## YOUR INSTRUCTIONS
Every record is to be printed exactly as written; pictures are to be omitted.

## DATA EXTRACTS
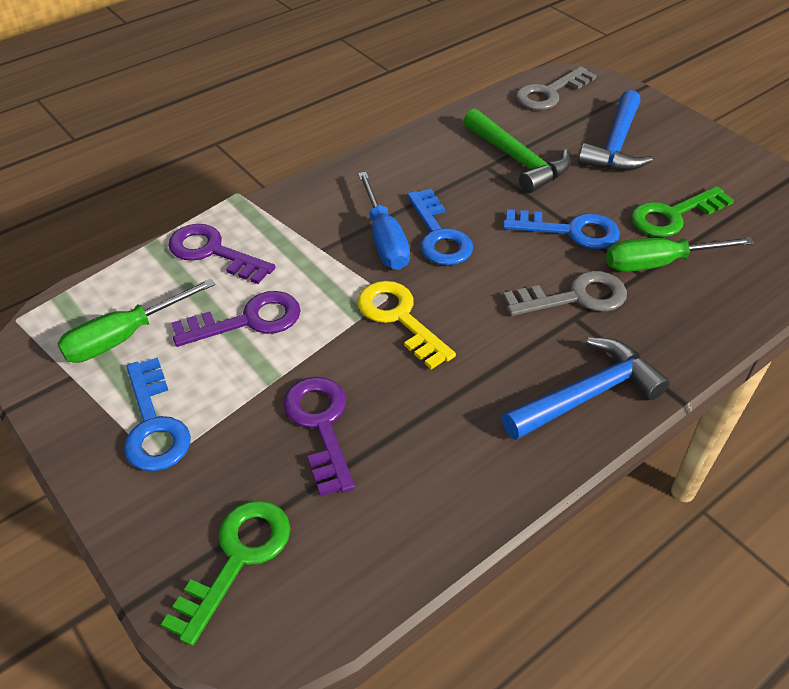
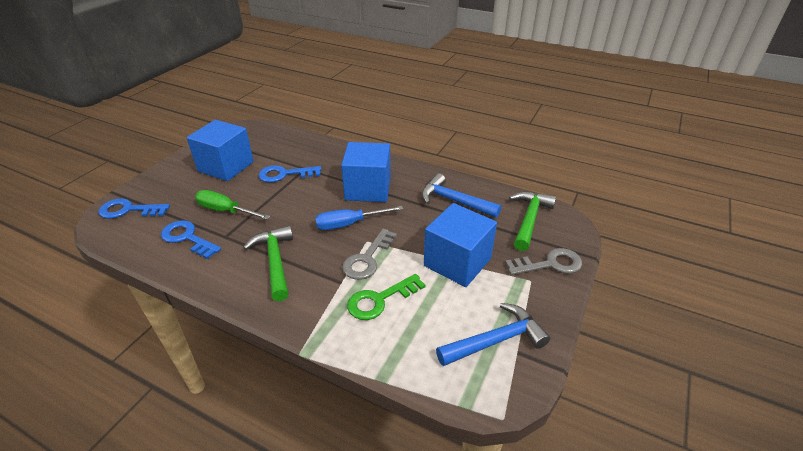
blue cube: 0 -> 3
green hammer: 1 -> 2
green key: 2 -> 1
green screwdriver: 2 -> 1
purple key: 3 -> 0
yellow key: 1 -> 0

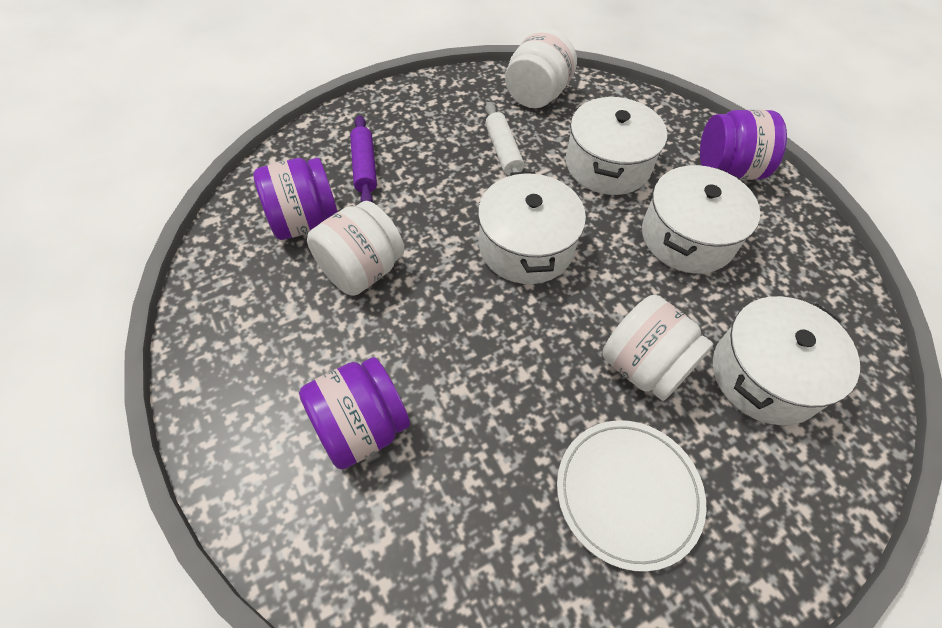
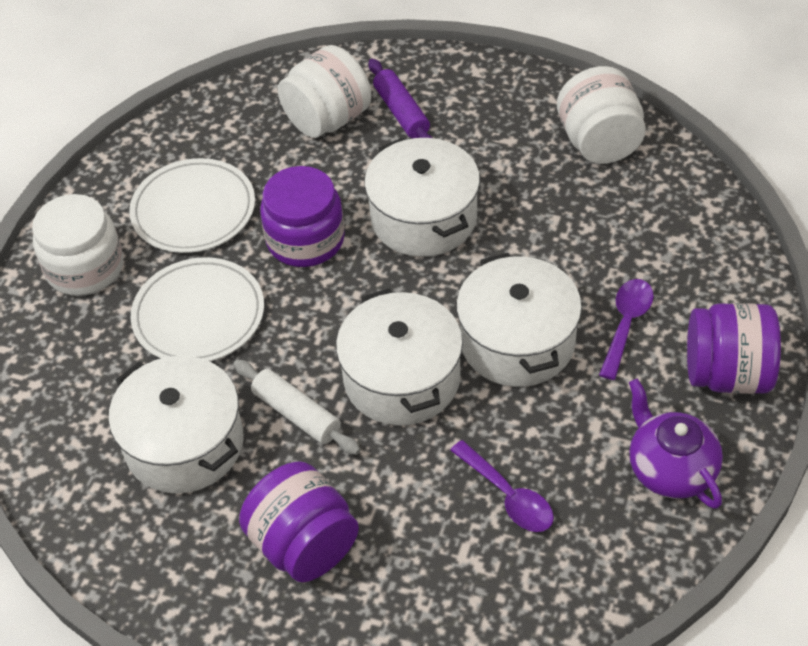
purple spoon: 0 -> 2
purple teapot: 0 -> 1
white plate: 1 -> 2

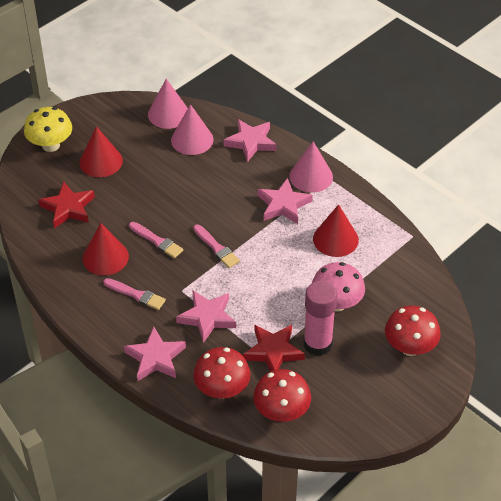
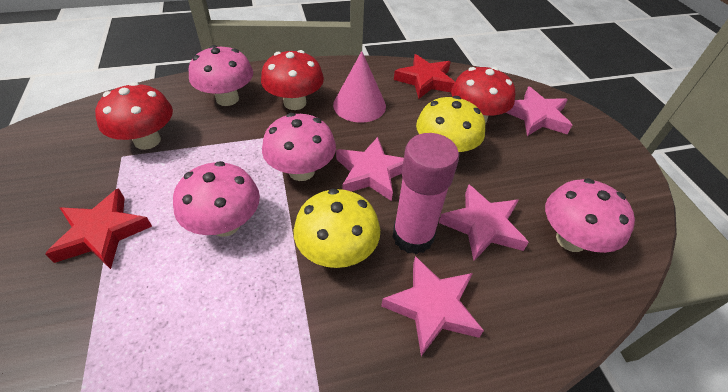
pink brush: 3 -> 0
pink cone: 3 -> 1
pink mushroom: 1 -> 4
red cone: 3 -> 0
yellow mushroom: 1 -> 2

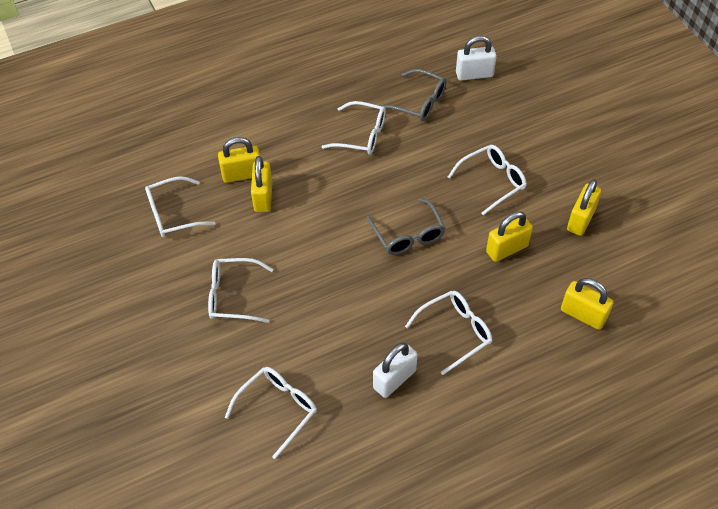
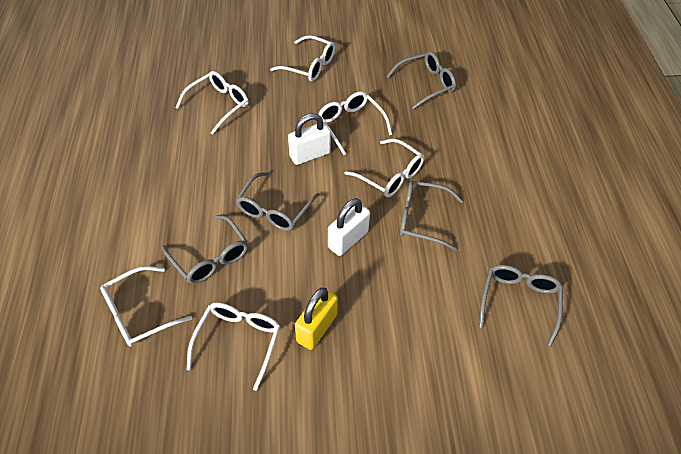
grey glasses: 2 -> 5
yellow padlock: 5 -> 1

## WRITTEN REPLY
blue cube: 0 -> 3
green hammer: 1 -> 2
green key: 2 -> 1
green screwdriver: 2 -> 1
purple key: 3 -> 0
yellow key: 1 -> 0

purple spoon: 0 -> 2
purple teapot: 0 -> 1
white plate: 1 -> 2

pink brush: 3 -> 0
pink cone: 3 -> 1
pink mushroom: 1 -> 4
red cone: 3 -> 0
yellow mushroom: 1 -> 2

grey glasses: 2 -> 5
yellow padlock: 5 -> 1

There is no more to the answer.